Where the line with "tan brick D3:E3 level 2 -> none" appears below, start writing out lines exactly, and finish with the line with "purple brick E3:F3", which is included; write out nothing else.

INPUT FOR THIS TASK Start Marker

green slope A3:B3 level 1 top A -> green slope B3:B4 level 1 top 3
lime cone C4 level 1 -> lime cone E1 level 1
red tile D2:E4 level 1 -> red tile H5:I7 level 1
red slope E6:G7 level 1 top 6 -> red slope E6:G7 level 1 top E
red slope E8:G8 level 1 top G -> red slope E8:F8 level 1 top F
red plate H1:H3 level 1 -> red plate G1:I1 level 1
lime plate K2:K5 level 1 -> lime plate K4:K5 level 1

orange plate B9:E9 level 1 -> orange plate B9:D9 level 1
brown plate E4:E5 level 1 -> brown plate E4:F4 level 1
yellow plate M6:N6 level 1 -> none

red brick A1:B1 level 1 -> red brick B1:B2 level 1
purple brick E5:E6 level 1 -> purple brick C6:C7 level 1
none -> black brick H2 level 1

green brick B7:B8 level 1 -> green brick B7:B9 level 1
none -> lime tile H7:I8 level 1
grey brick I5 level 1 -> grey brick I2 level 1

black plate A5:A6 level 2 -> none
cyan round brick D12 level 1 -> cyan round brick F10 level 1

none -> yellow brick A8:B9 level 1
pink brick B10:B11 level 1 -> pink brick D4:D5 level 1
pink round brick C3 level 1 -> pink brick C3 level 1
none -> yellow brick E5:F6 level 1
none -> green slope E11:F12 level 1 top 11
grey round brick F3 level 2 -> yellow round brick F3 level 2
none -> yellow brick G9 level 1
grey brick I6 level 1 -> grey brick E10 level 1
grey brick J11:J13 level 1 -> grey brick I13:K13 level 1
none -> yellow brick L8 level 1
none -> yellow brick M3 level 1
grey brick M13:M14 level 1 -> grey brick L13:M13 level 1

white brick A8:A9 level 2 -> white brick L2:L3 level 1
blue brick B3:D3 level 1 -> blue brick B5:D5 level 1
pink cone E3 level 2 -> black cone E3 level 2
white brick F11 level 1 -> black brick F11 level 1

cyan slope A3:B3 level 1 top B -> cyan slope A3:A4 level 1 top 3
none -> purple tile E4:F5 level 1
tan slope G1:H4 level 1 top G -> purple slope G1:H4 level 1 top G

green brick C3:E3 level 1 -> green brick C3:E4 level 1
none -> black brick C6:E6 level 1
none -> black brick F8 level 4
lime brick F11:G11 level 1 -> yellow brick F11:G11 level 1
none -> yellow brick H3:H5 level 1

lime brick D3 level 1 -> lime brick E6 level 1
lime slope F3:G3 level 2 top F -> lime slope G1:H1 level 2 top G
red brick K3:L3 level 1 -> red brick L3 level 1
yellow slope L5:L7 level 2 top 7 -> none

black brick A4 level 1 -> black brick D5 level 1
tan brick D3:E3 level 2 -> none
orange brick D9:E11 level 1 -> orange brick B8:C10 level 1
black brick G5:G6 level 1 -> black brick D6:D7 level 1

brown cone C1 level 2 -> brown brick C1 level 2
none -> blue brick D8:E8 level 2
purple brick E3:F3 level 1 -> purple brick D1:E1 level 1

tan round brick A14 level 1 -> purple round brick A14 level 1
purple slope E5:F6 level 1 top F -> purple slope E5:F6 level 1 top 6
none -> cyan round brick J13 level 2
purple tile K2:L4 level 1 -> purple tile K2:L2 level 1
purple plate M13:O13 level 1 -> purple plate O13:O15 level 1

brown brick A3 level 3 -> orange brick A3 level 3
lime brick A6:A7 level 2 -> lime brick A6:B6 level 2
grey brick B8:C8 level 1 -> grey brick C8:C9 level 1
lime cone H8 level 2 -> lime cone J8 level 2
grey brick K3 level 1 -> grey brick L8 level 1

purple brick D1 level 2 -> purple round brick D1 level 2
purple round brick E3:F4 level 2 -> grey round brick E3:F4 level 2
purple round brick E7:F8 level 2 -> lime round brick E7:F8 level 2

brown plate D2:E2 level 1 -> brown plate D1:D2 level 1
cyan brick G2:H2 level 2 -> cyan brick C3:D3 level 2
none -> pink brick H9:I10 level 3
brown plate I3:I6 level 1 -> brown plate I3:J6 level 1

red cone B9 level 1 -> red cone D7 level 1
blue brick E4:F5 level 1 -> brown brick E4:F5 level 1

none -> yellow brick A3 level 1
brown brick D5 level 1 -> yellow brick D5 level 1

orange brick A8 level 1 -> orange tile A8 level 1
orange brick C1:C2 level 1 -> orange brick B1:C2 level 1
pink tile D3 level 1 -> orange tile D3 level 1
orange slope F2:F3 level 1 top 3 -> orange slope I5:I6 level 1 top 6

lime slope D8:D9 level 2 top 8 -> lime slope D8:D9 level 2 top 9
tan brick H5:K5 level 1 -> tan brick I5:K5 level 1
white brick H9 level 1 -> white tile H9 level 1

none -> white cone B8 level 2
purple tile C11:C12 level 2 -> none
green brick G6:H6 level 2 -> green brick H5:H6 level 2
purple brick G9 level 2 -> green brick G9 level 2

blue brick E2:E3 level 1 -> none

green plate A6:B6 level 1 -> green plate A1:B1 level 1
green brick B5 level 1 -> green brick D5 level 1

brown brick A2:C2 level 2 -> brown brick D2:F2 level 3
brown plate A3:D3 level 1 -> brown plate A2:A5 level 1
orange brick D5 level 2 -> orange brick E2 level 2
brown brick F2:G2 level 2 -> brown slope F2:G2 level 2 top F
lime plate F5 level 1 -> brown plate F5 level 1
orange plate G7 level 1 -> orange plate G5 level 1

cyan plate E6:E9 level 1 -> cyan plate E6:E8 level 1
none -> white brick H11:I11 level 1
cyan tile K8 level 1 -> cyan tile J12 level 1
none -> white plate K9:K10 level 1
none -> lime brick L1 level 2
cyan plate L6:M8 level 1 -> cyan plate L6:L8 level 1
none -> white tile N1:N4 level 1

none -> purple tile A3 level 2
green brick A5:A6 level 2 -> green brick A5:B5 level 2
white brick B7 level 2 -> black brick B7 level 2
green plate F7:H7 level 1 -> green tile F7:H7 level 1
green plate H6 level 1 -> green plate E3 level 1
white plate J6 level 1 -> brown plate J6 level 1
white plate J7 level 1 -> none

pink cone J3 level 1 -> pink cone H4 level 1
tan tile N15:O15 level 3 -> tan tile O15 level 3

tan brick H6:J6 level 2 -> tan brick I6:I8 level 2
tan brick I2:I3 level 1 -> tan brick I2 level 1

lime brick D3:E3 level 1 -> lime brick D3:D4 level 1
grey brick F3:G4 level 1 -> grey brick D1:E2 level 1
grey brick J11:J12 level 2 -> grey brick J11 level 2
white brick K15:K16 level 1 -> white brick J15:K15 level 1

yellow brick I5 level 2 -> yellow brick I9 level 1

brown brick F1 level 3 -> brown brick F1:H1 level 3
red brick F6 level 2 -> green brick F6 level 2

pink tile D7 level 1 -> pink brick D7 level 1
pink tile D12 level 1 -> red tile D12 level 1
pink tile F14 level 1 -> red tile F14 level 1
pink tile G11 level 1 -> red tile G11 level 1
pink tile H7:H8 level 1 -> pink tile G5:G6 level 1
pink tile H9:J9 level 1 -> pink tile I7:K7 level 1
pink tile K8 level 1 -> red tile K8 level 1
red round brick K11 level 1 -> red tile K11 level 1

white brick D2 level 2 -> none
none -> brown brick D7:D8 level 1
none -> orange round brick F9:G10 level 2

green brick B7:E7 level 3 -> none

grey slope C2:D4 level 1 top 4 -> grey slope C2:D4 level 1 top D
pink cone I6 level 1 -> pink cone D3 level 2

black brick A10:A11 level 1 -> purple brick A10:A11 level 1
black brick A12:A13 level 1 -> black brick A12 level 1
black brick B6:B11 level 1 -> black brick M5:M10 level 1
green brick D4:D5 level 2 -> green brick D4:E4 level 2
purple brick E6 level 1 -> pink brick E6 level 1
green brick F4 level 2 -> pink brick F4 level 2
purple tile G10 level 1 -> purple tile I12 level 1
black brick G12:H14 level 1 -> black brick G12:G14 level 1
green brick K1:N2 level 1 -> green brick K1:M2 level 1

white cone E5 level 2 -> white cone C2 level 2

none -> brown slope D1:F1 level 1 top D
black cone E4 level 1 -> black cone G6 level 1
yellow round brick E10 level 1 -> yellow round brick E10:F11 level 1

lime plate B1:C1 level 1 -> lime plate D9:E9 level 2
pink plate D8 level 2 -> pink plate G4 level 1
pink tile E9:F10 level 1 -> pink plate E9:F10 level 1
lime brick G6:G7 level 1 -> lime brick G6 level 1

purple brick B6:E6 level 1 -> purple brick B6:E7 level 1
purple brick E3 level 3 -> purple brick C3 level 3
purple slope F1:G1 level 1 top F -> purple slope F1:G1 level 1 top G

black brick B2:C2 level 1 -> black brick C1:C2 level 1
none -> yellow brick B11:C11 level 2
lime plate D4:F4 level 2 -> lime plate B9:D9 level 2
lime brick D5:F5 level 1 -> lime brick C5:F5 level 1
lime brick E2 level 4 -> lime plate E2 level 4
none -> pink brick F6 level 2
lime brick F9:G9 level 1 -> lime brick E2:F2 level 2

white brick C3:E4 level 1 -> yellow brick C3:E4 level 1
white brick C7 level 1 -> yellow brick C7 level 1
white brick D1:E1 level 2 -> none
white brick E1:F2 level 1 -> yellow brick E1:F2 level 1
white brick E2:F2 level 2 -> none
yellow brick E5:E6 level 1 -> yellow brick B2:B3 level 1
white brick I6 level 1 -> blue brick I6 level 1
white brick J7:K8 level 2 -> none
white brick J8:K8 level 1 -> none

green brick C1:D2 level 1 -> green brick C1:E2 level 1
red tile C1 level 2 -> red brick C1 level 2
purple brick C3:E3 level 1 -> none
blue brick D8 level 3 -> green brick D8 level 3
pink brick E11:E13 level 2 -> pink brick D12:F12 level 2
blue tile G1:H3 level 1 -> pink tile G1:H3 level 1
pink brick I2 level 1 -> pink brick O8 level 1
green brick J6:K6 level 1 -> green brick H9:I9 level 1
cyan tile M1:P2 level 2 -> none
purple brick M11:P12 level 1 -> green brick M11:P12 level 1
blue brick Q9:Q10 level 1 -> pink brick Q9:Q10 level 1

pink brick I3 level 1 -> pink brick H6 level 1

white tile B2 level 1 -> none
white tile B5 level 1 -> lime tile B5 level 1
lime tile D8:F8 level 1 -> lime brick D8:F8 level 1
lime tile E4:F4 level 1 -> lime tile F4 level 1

INPUT FOR THIS TASK End Marker

ANSWER SECTION:
tan brick D3:E3 level 2 -> none
orange brick D9:E11 level 1 -> orange brick B8:C10 level 1
black brick G5:G6 level 1 -> black brick D6:D7 level 1

brown cone C1 level 2 -> brown brick C1 level 2
none -> blue brick D8:E8 level 2
purple brick E3:F3 level 1 -> purple brick D1:E1 level 1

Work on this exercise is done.